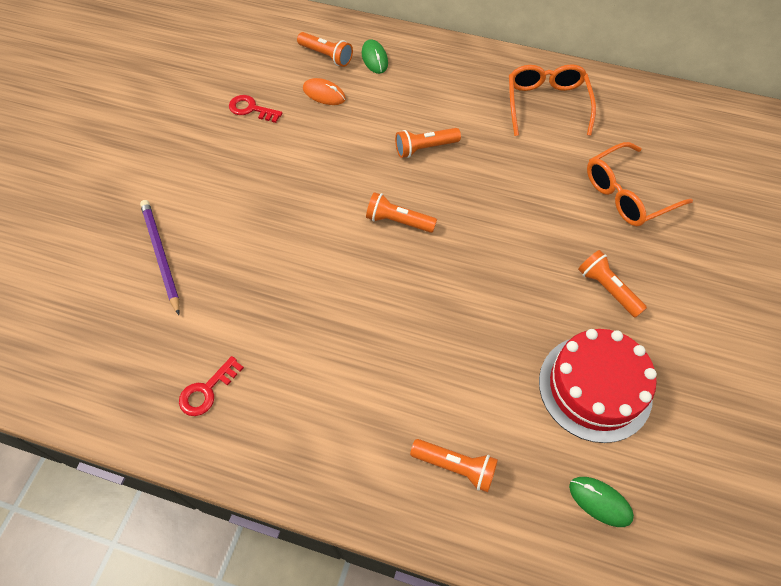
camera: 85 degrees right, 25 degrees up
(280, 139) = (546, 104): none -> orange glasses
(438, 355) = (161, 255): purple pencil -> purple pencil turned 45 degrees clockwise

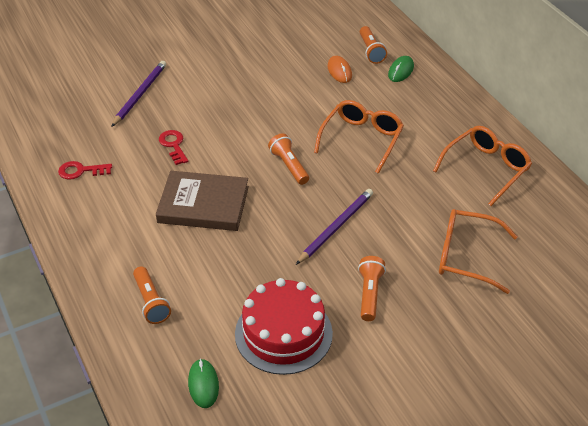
camera: 45 degrees right, 15 degrees down
(251, 109) = (284, 53): red key -> red key (173, 145)
(373, 323) = (203, 204): none -> brown book
(424, 148) = (361, 139): orange flashlight -> orange glasses
(508, 249) = (336, 227): none -> purple pencil

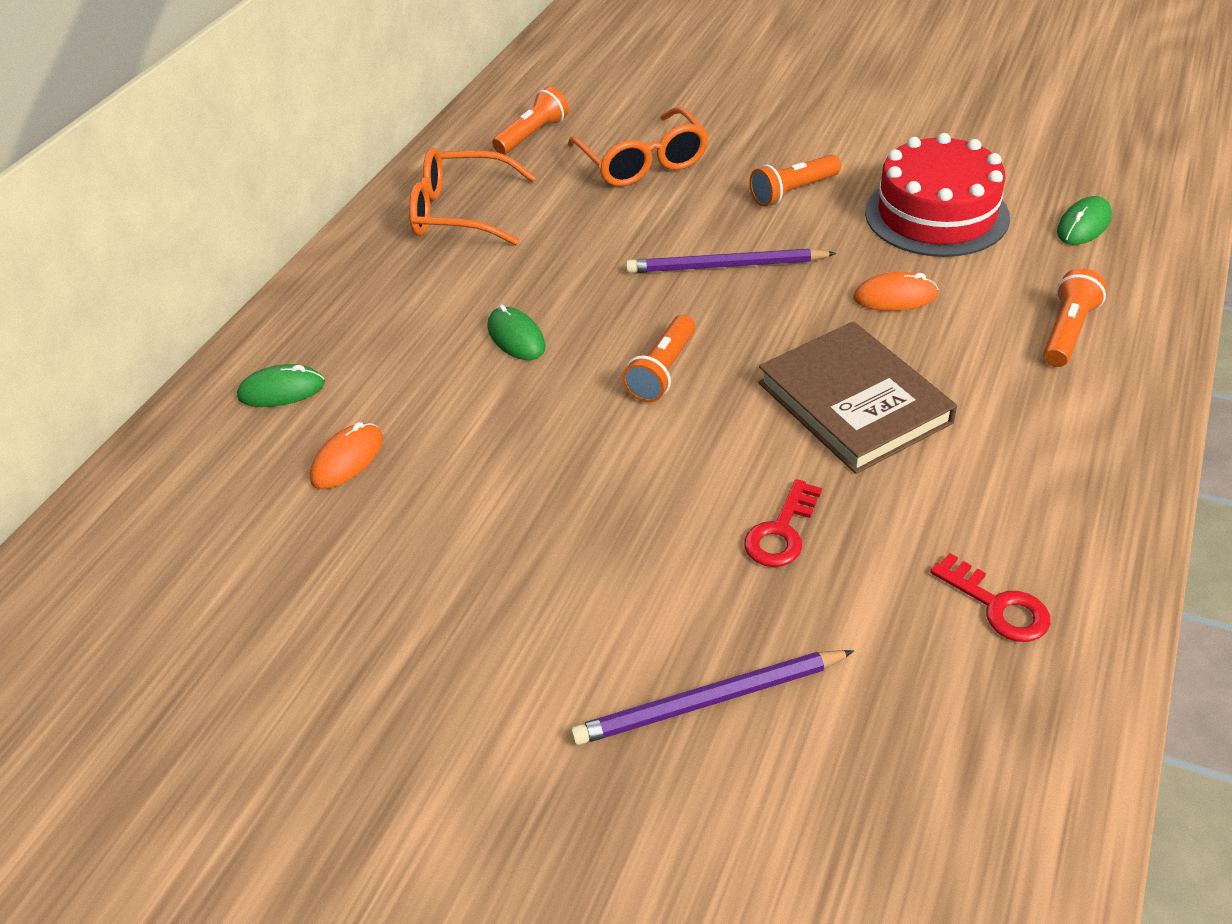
camera: 125 degrees left, 0 degrees up
(244, 266) = (895, 297): none -> orange mouse
(361, 139) = (516, 337): orange glasses -> green mouse
(371, 51) = (244, 456): orange flashlight -> orange flashlight (533, 135)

-----

§ **The task**
Give the lines again exactly, starting where the entries begin and stopping once the line with "(244, 266) = (895, 297): none -> orange mouse" is included; pictures are not copied.

§ **Exercise output**
camera: 85 degrees right, 25 degrees up
(280, 139) = (546, 104): none -> orange glasses
(438, 355) = (161, 255): purple pencil -> purple pencil turned 45 degrees clockwise

camera: 45 degrees right, 15 degrees down
(251, 109) = (284, 53): red key -> red key (173, 145)
(373, 323) = (203, 204): none -> brown book
(424, 148) = (361, 139): orange flashlight -> orange glasses
(508, 249) = (336, 227): none -> purple pencil

camera: 125 degrees left, 0 degrees up
(244, 266) = (895, 297): none -> orange mouse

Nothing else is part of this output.